## [Exercise details]
Restate all entries word for word, minus pictures.

## [Material provided]

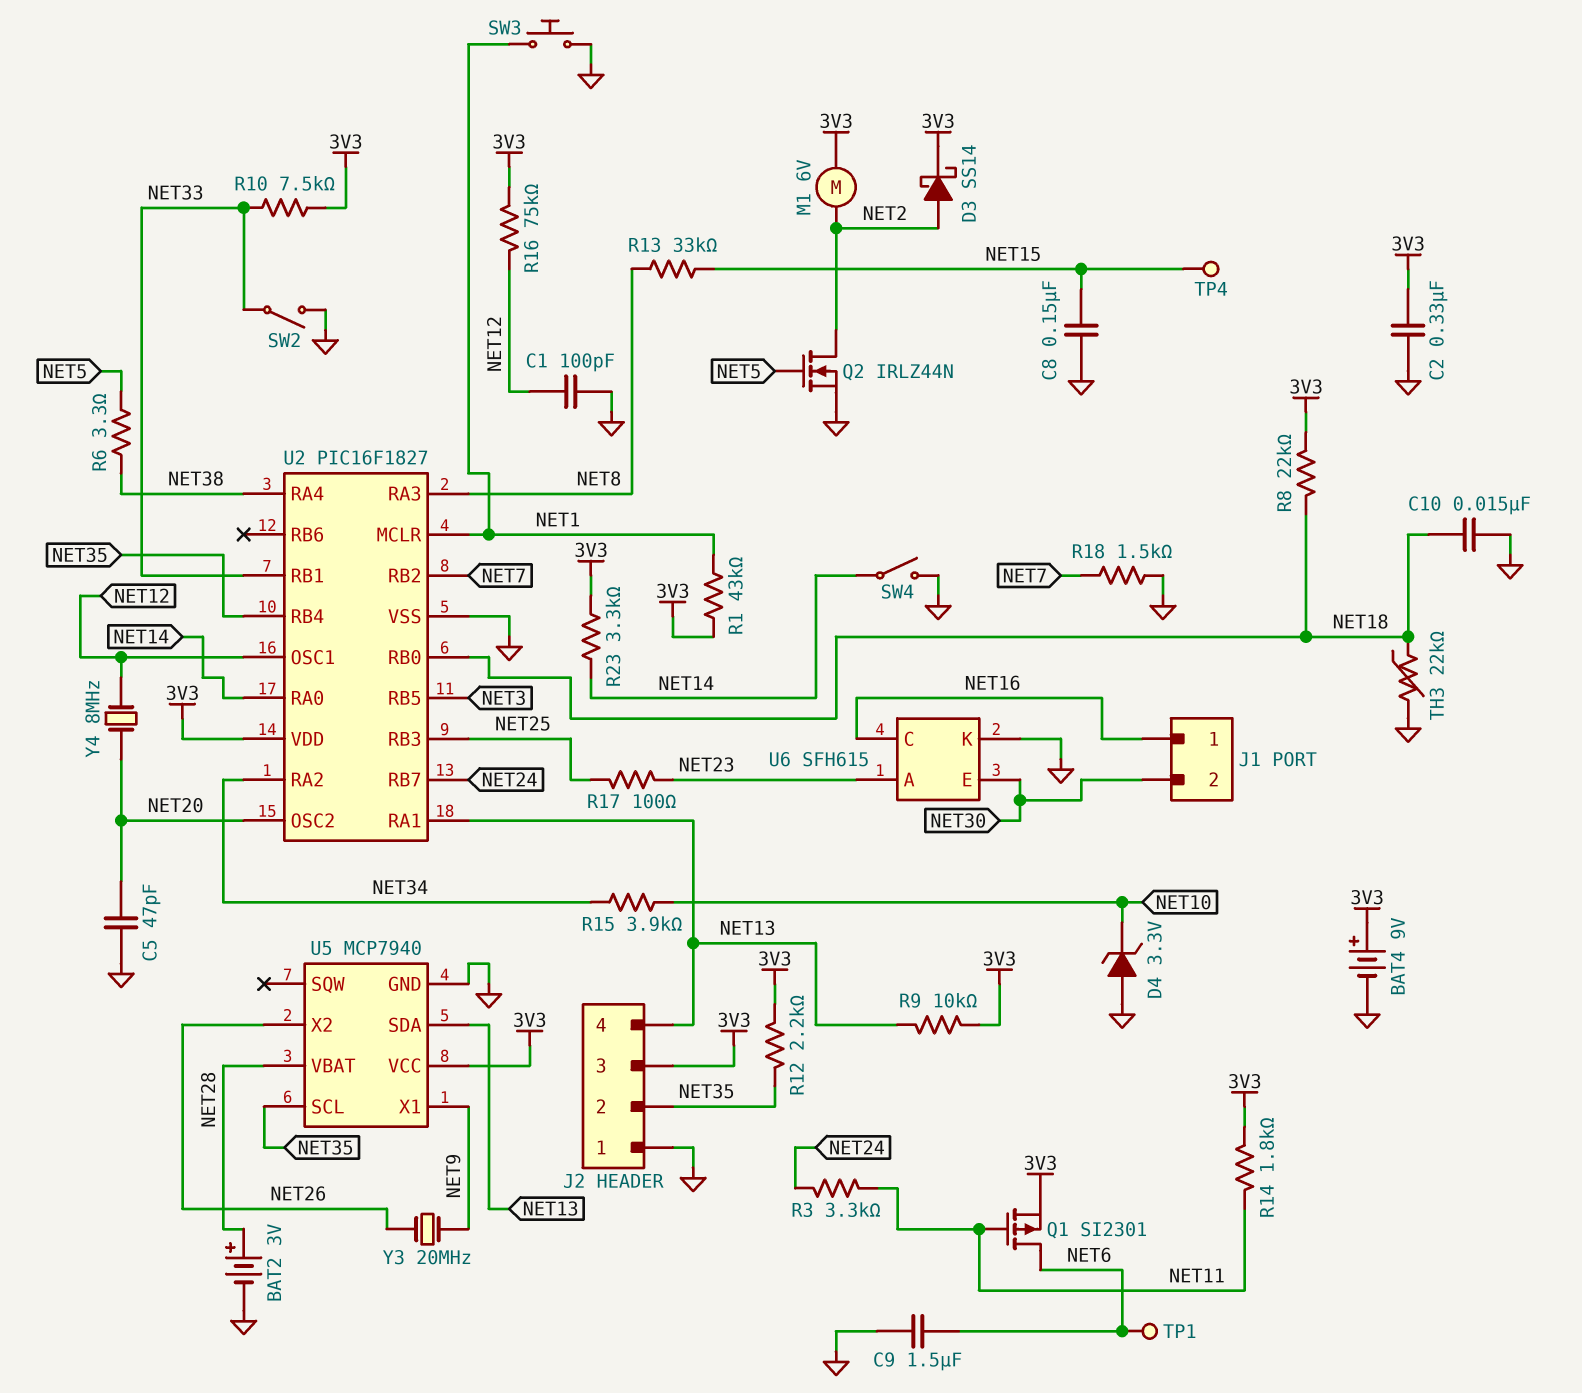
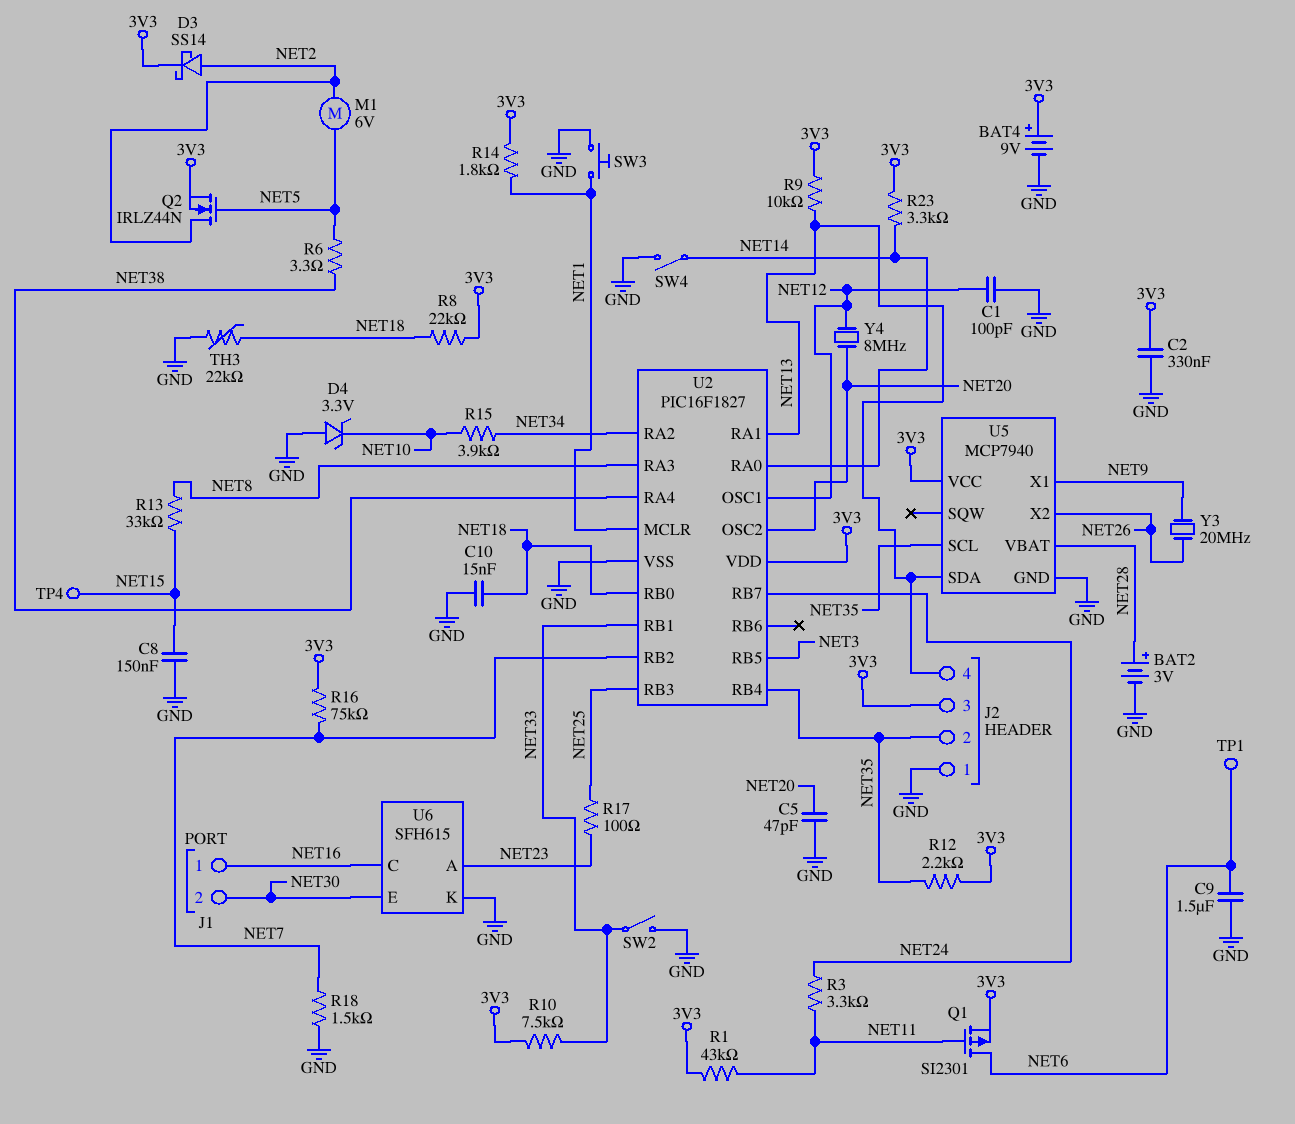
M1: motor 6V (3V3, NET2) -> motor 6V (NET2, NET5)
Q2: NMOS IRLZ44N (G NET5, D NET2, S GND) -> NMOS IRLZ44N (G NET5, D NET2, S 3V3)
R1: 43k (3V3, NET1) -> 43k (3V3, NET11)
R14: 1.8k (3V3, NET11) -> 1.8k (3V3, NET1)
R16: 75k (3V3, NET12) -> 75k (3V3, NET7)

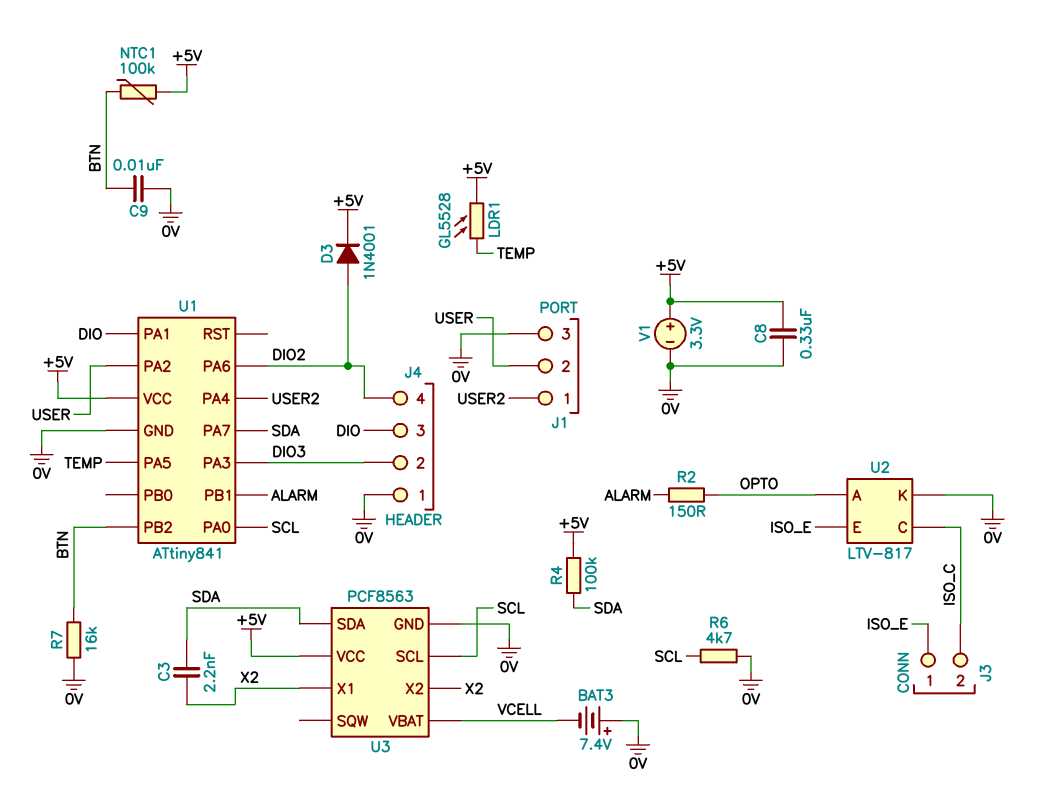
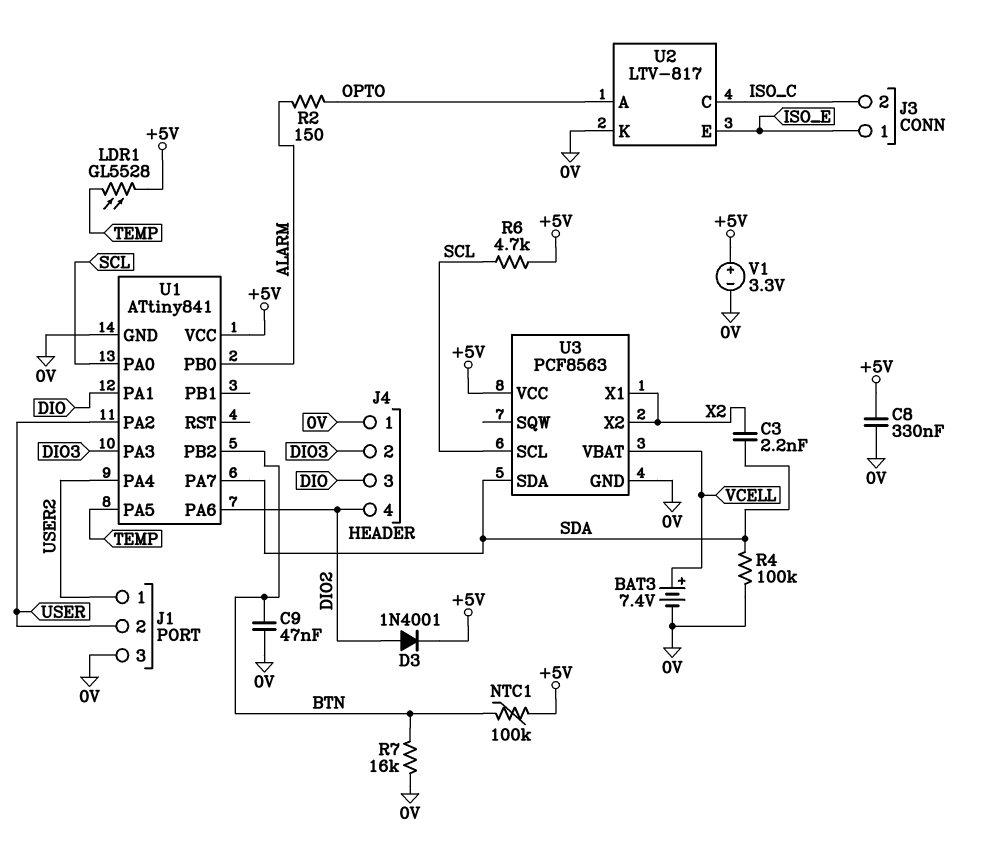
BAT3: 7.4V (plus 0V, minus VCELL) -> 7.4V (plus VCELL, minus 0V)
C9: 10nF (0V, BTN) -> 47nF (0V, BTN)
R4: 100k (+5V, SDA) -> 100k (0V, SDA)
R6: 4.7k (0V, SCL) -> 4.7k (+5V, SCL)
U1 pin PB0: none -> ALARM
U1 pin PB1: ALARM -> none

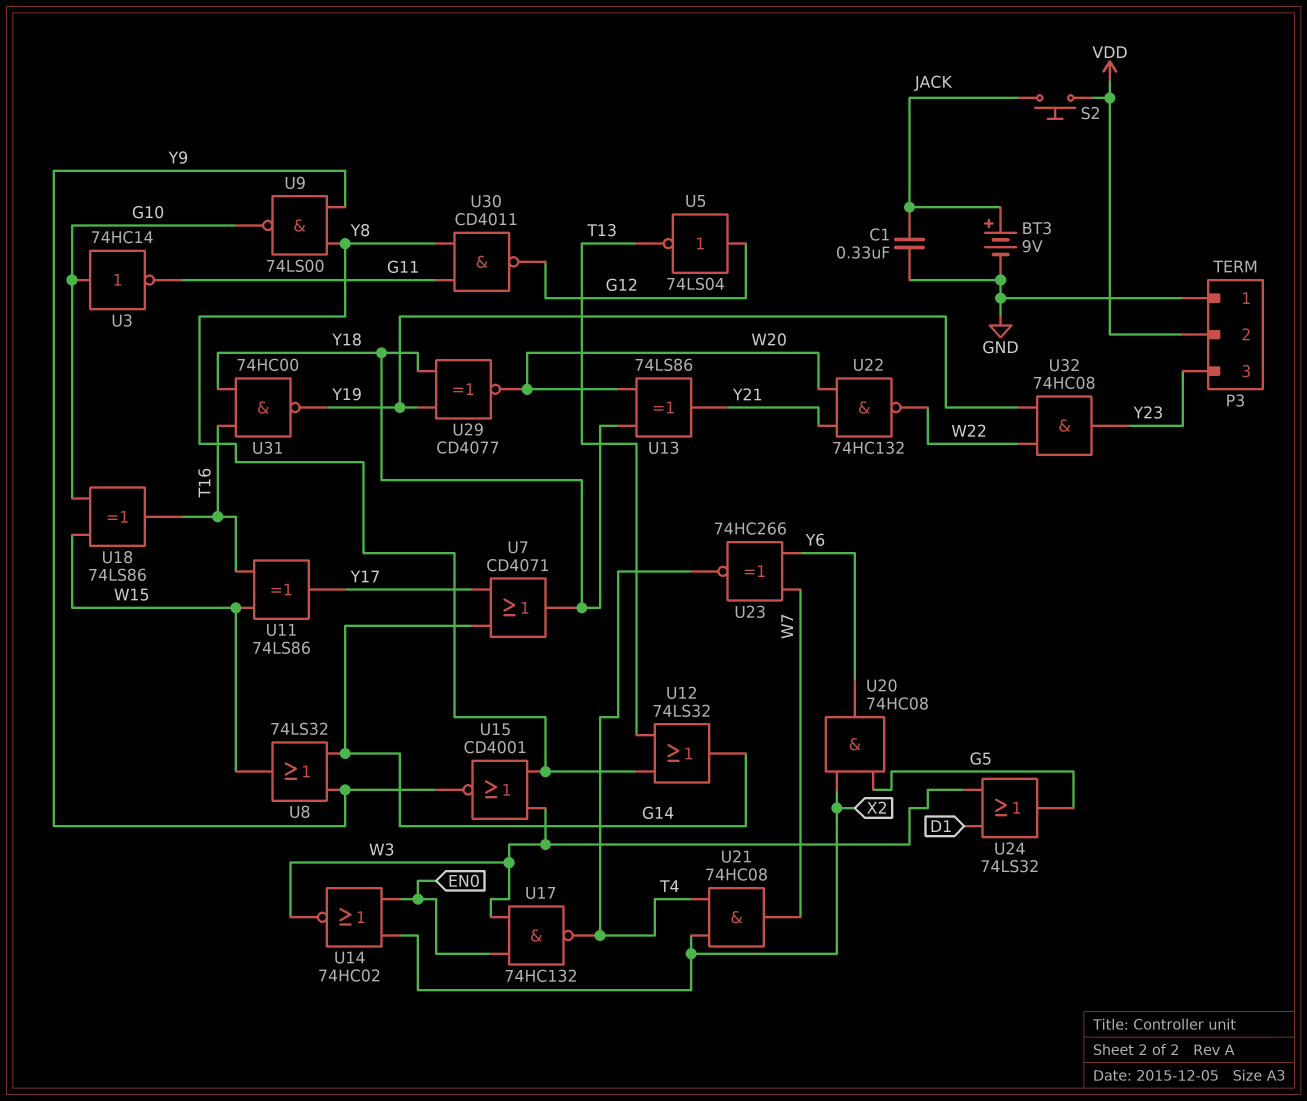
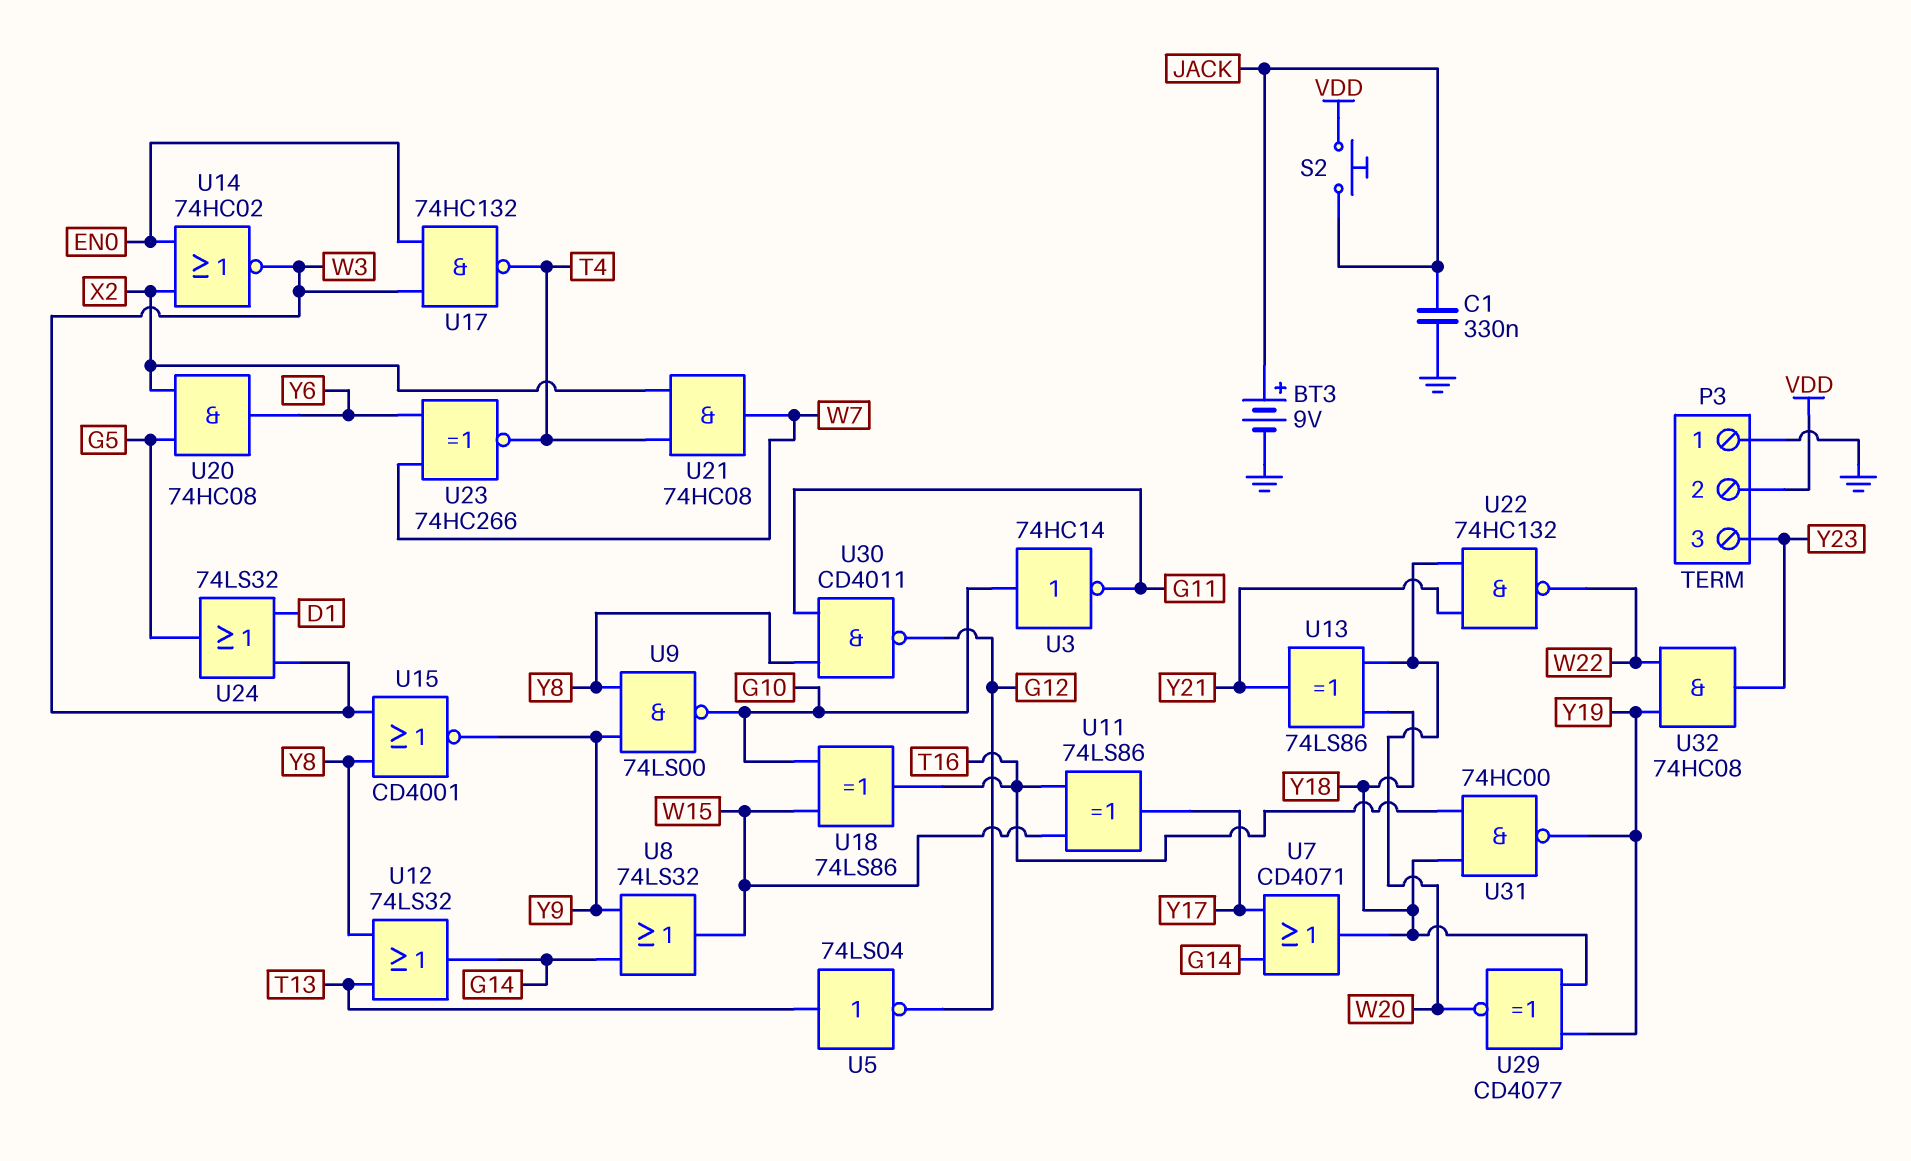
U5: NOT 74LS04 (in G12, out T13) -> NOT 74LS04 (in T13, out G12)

## [Result of the exercise]
M1: motor 6V (3V3, NET2) -> motor 6V (NET2, NET5)
Q2: NMOS IRLZ44N (G NET5, D NET2, S GND) -> NMOS IRLZ44N (G NET5, D NET2, S 3V3)
R1: 43k (3V3, NET1) -> 43k (3V3, NET11)
R14: 1.8k (3V3, NET11) -> 1.8k (3V3, NET1)
R16: 75k (3V3, NET12) -> 75k (3V3, NET7)

BAT3: 7.4V (plus 0V, minus VCELL) -> 7.4V (plus VCELL, minus 0V)
C9: 10nF (0V, BTN) -> 47nF (0V, BTN)
R4: 100k (+5V, SDA) -> 100k (0V, SDA)
R6: 4.7k (0V, SCL) -> 4.7k (+5V, SCL)
U1 pin PB0: none -> ALARM
U1 pin PB1: ALARM -> none

U5: NOT 74LS04 (in G12, out T13) -> NOT 74LS04 (in T13, out G12)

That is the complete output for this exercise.